**ASSIGNED TASK:**
Report every line of the records below that contains the string "screenshot". Case counts.

**TASK INPUT:**

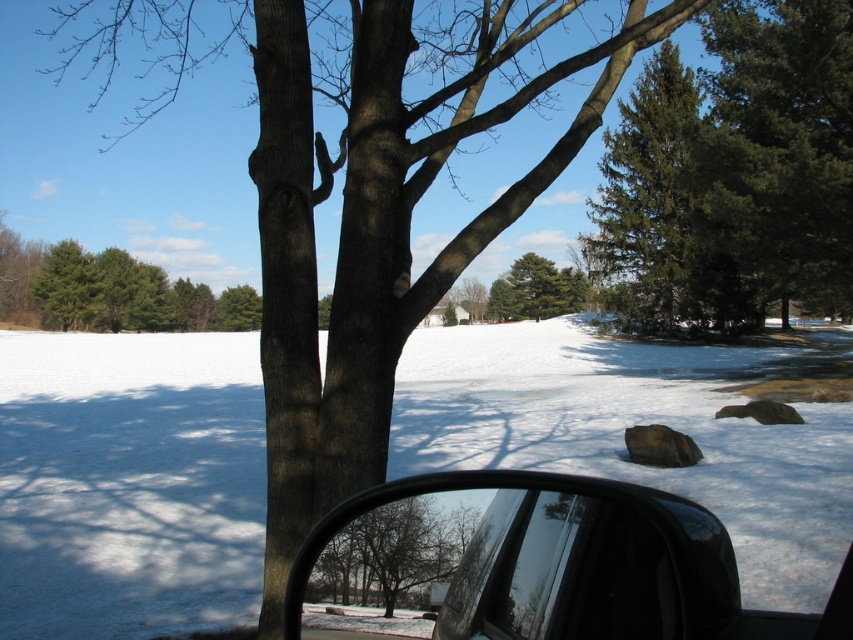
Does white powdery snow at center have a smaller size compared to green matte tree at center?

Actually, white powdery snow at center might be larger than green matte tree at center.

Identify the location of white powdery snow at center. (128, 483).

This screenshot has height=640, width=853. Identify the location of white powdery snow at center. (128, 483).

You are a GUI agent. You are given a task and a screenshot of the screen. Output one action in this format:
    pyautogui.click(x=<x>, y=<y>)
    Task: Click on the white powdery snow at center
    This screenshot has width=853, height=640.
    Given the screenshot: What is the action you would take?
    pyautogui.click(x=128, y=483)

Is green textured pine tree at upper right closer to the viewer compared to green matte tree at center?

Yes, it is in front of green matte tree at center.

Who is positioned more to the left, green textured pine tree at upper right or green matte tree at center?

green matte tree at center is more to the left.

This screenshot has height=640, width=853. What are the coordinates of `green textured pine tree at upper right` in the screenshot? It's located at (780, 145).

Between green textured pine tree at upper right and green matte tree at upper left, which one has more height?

**REPLY TO THE TASK:**
This screenshot has height=640, width=853. Identify the location of white powdery snow at center. (128, 483).
You are a GUI agent. You are given a task and a screenshot of the screen. Output one action in this format:
    This screenshot has width=853, height=640.
    Given the screenshot: What is the action you would take?
This screenshot has height=640, width=853. What are the coordinates of `green textured pine tree at upper right` in the screenshot? It's located at (780, 145).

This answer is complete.